■ **What needs to be done**: Filter the entries down to the lines containing "domino", and copy those lines.

■ **Records supplied**:
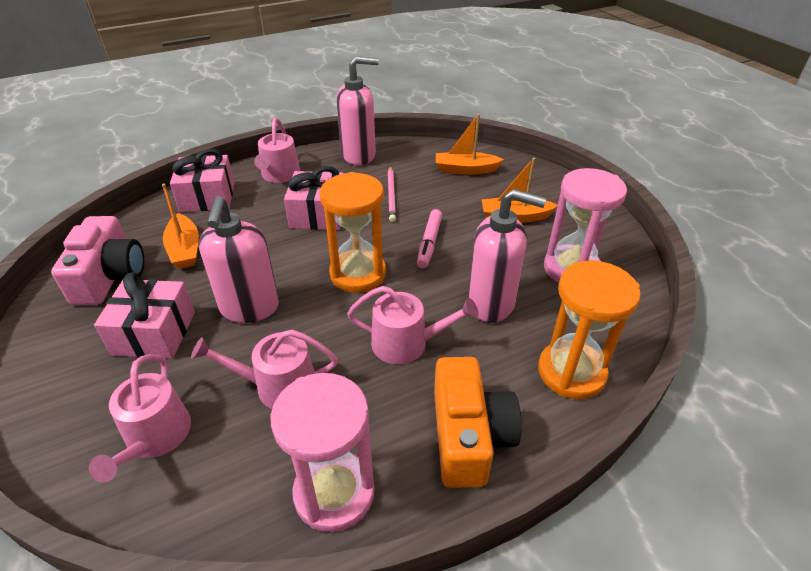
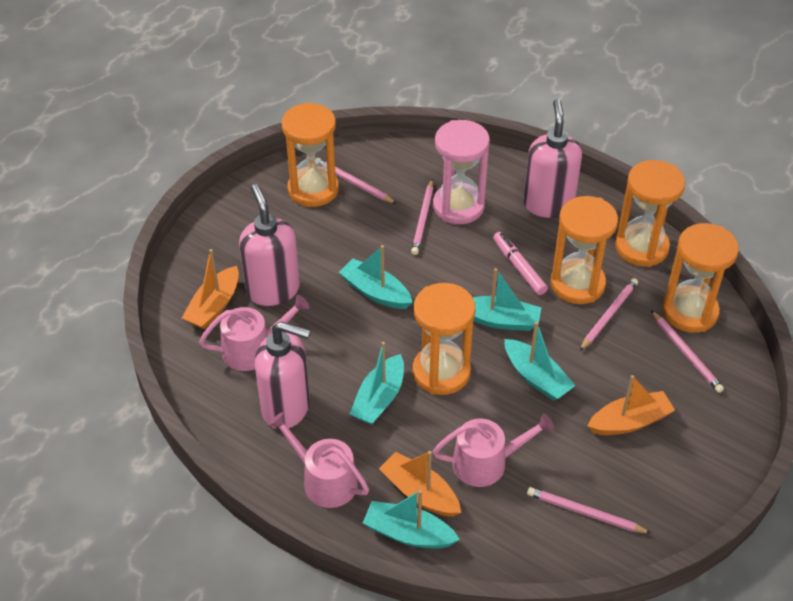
orange camera: 1 -> 0
orange hourglass: 2 -> 5
pink camera: 1 -> 0
pink gift: 3 -> 0
pink hourglass: 2 -> 1
pink pencil: 1 -> 5
pink watering can: 4 -> 3
turquoise boat: 0 -> 5

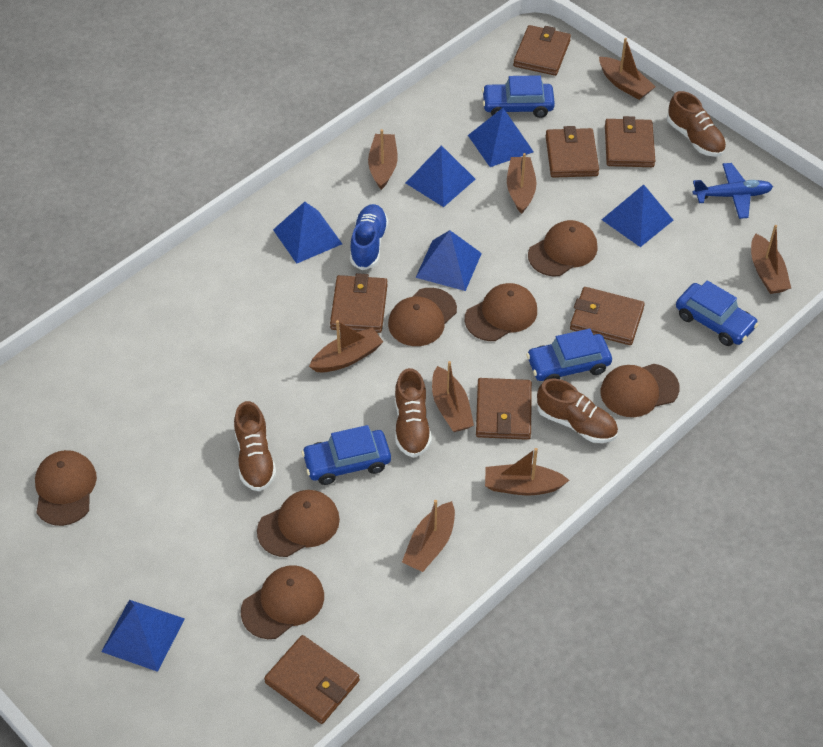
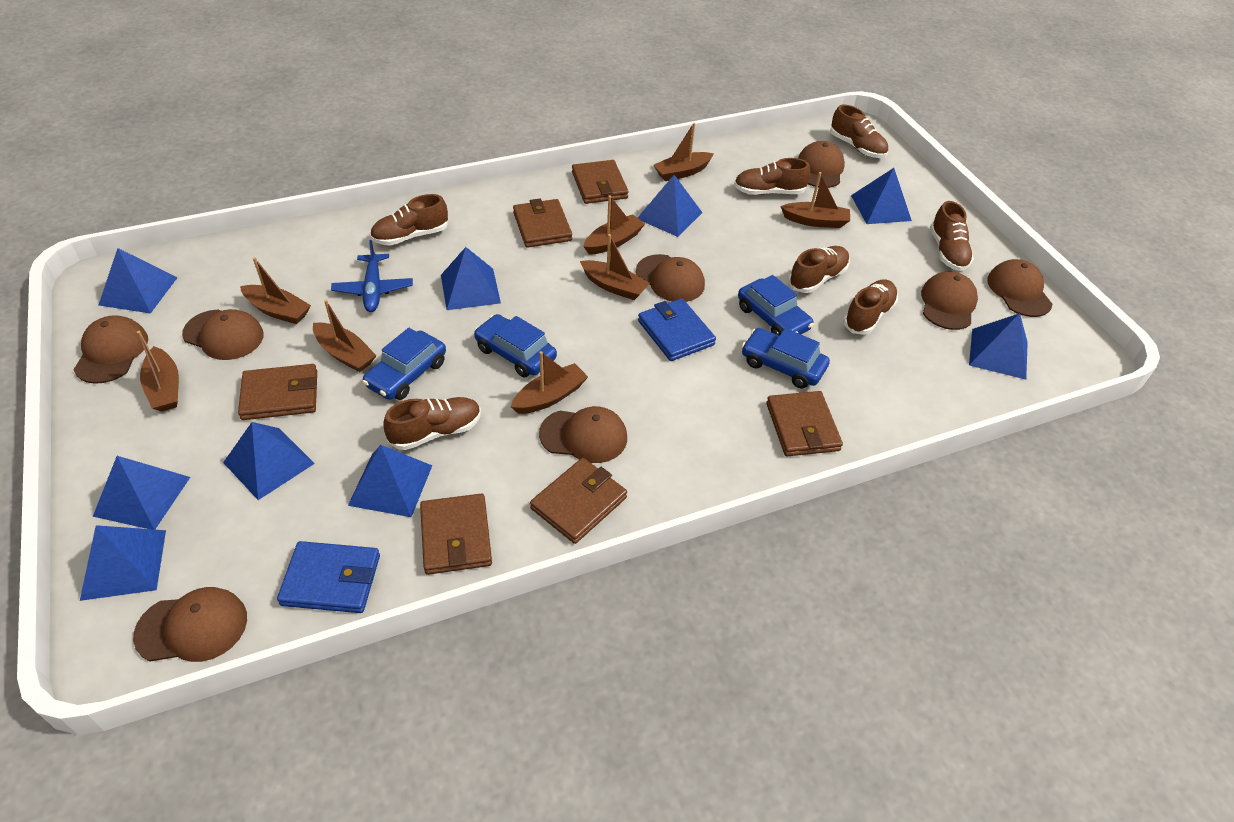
blue pyramid: 6 -> 9
blue shoe: 1 -> 0
blue wallet: 0 -> 2
brown cap: 7 -> 8
brown shoe: 4 -> 7
brown wallet: 7 -> 6

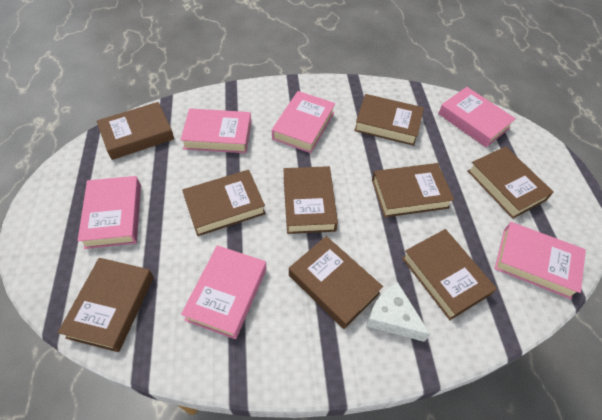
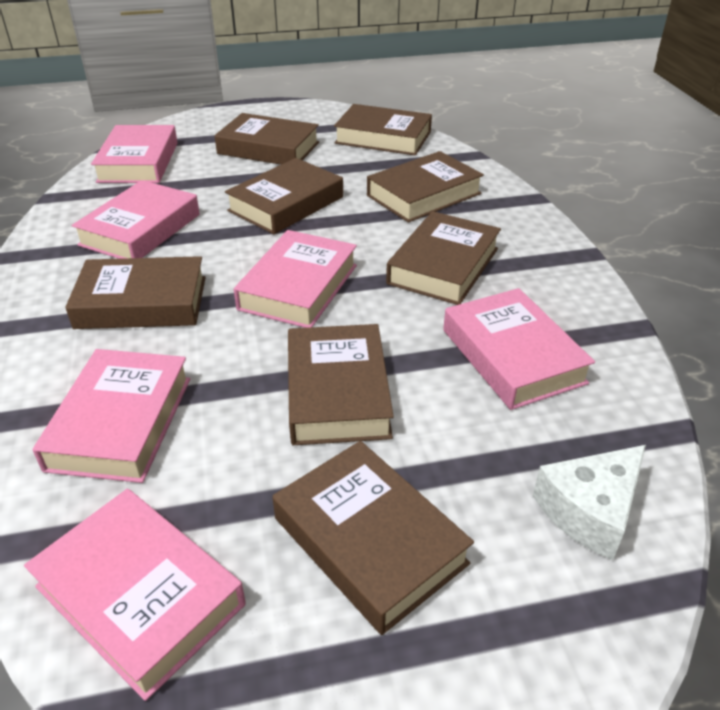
brown book: 9 -> 8

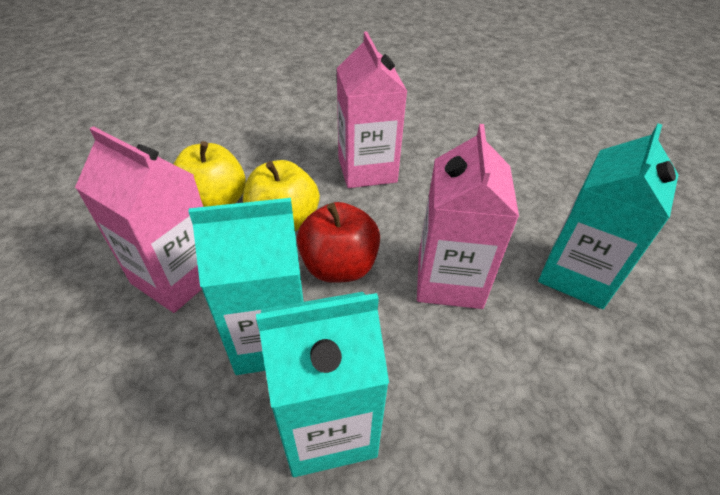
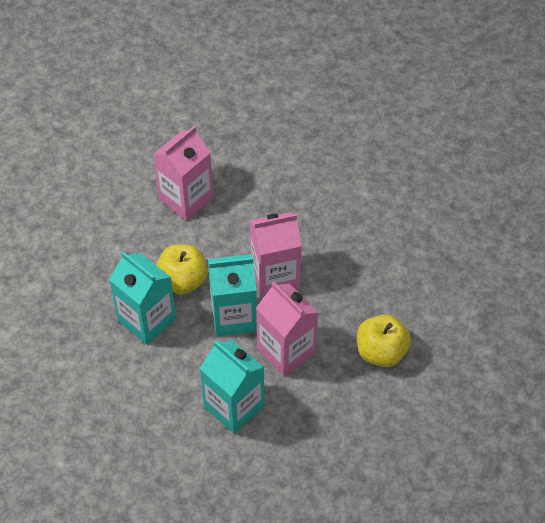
red apple: 1 -> 0

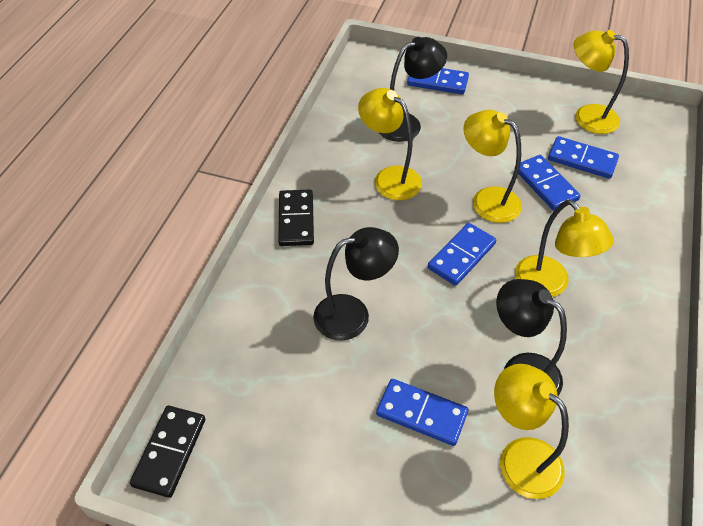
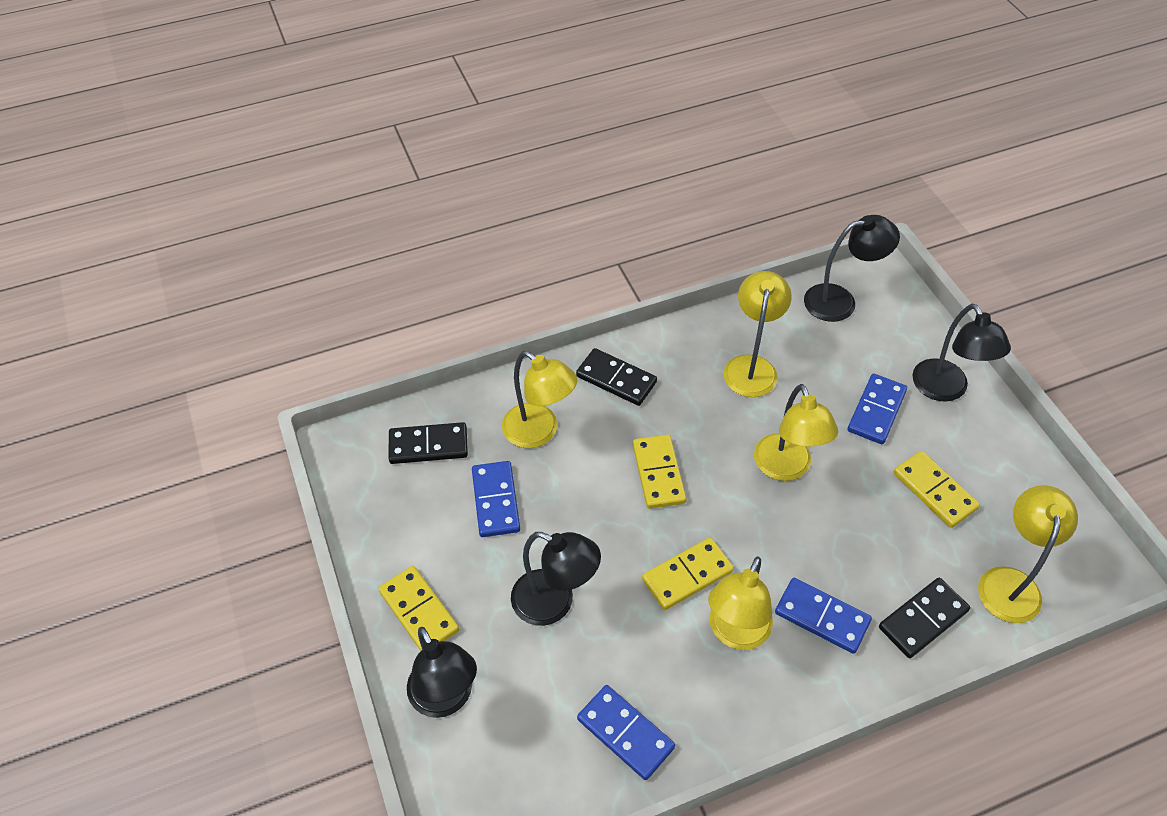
black domino: 2 -> 3
black lamp: 3 -> 4
blue domino: 5 -> 4
yellow domino: 0 -> 4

■ **Response box**:
black domino: 2 -> 3
blue domino: 5 -> 4
yellow domino: 0 -> 4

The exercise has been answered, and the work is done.